Task goal
Count every line below that holds "none". The answer is the number alone.

Data under study
----

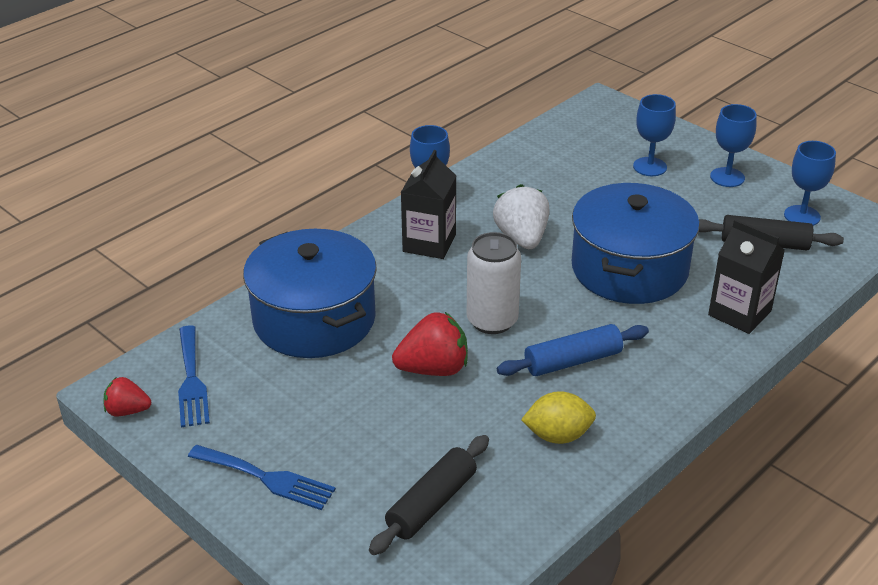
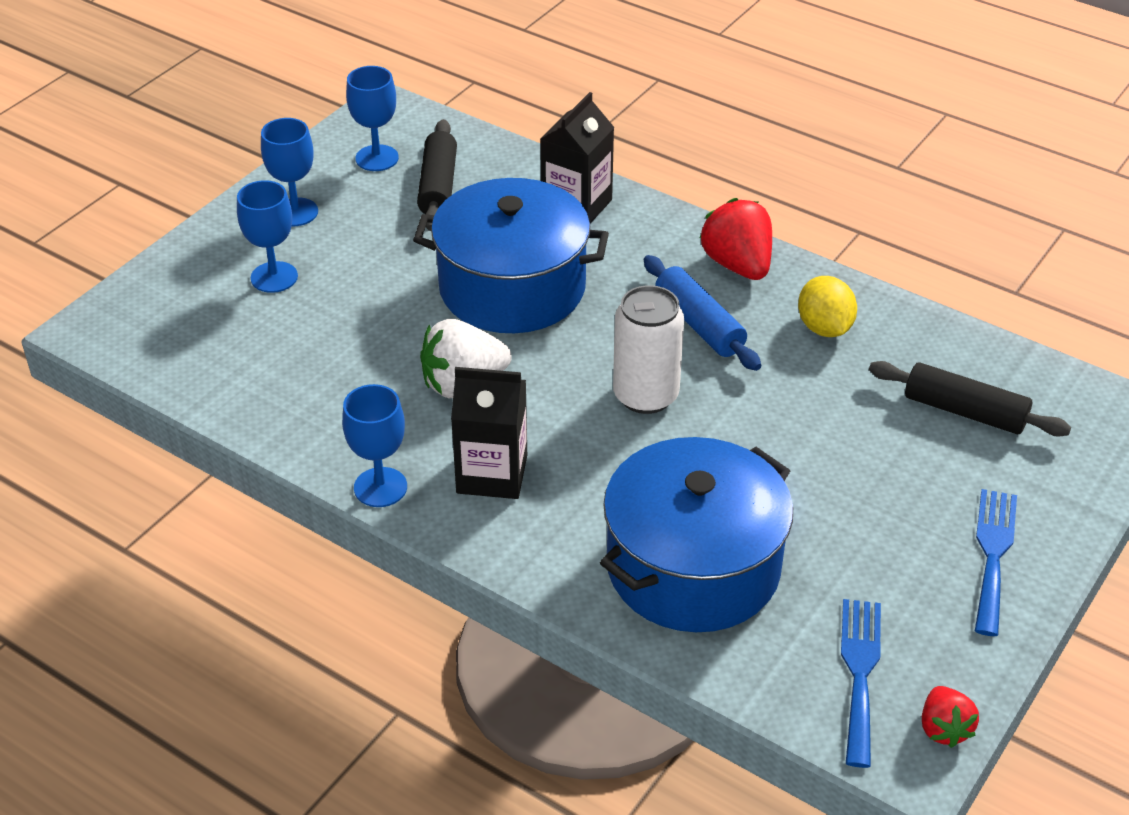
camera: 100 degrees left, 5 degrees up
blue fork [178,325,210,428] -> blue fork turned 60 degrees counterclockwise [841,599,881,768]
red strawberry [392,312,468,376] -> red strawberry moved to [700,198,772,280]

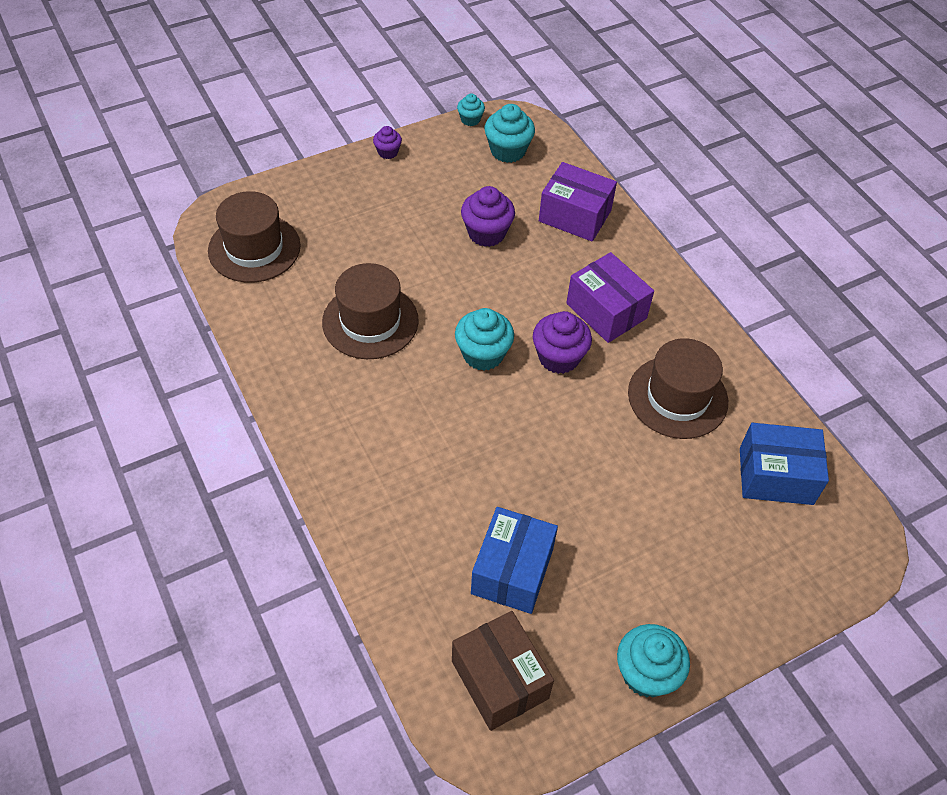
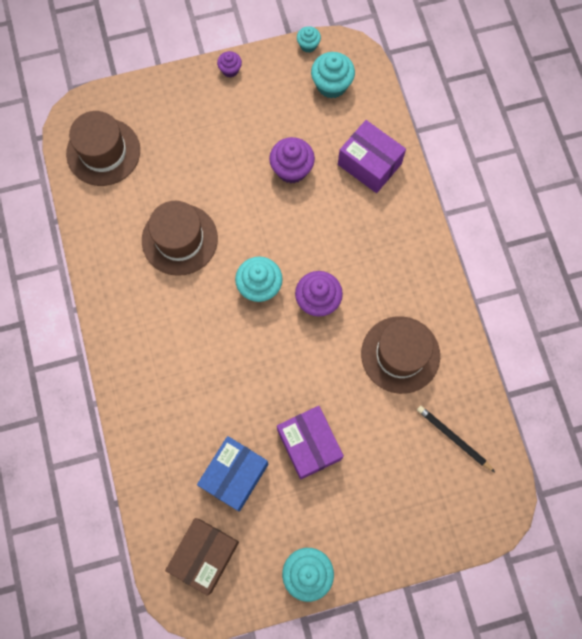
camera: 15 degrees right, 20 degrees up
brown box [452,611,554,731] -> brown box turned 45 degrees clockwise [165,518,239,596]
purple box [566,252,654,343] -> purple box moved to [277,406,344,480]
blue box [740,423,829,505] -> black pencil [417,406,495,472]

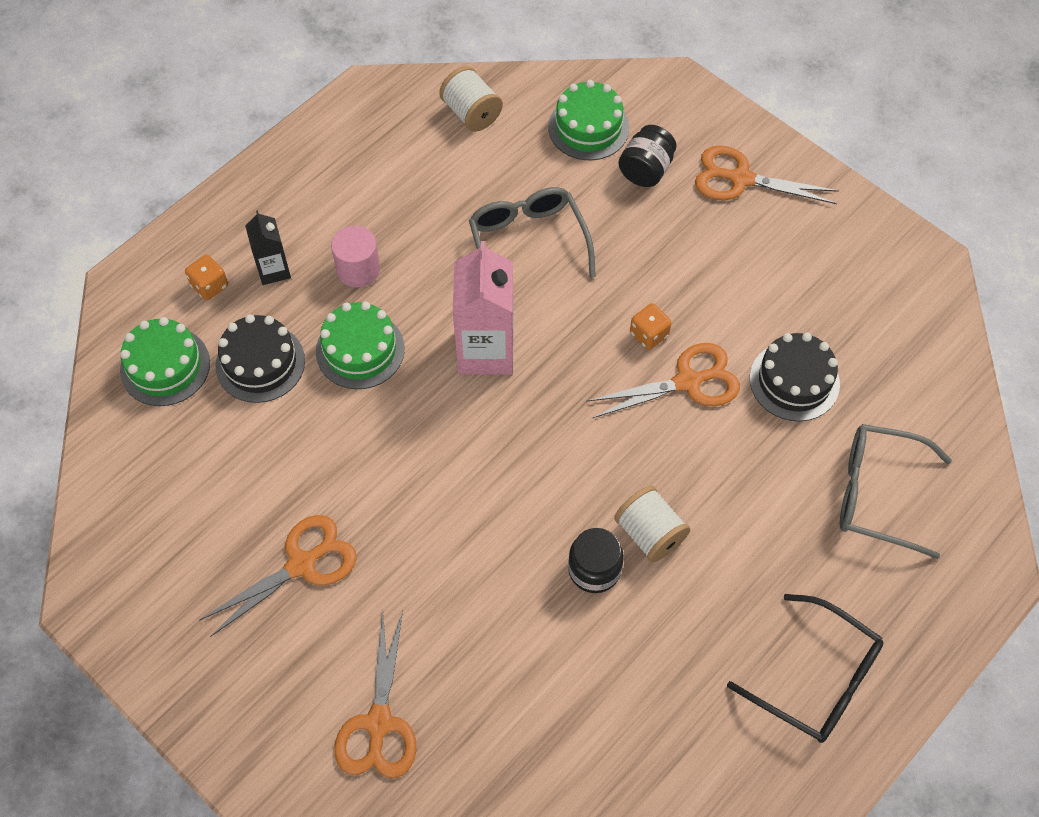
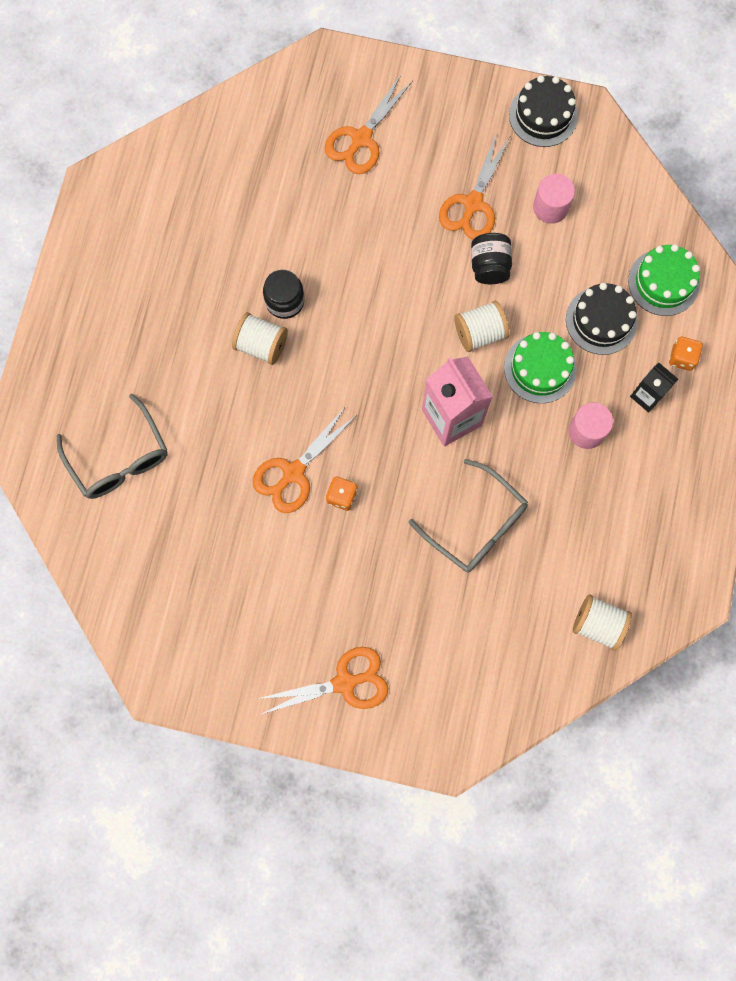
camera: 150 degrees right, 15 degrees up
orange scissors [334,610,416,778] -> orange scissors turned 120 degrees counterclockwise [325,75,413,174]
green cake [548,80,629,160] -> none
black jar [618,125,677,187] -> black jar moved to [471,233,512,284]
black glasses [727,594,883,743] -> none
black cake [750,333,840,421] -> black cake moved to [509,75,578,147]
grey glasses [840,424,952,559] -> grey glasses turned 75 degrees clockwise [57,393,168,499]
none -> white spool [455,301,509,352]
none -> pink cylinder [533,174,575,224]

----

Problem solution
4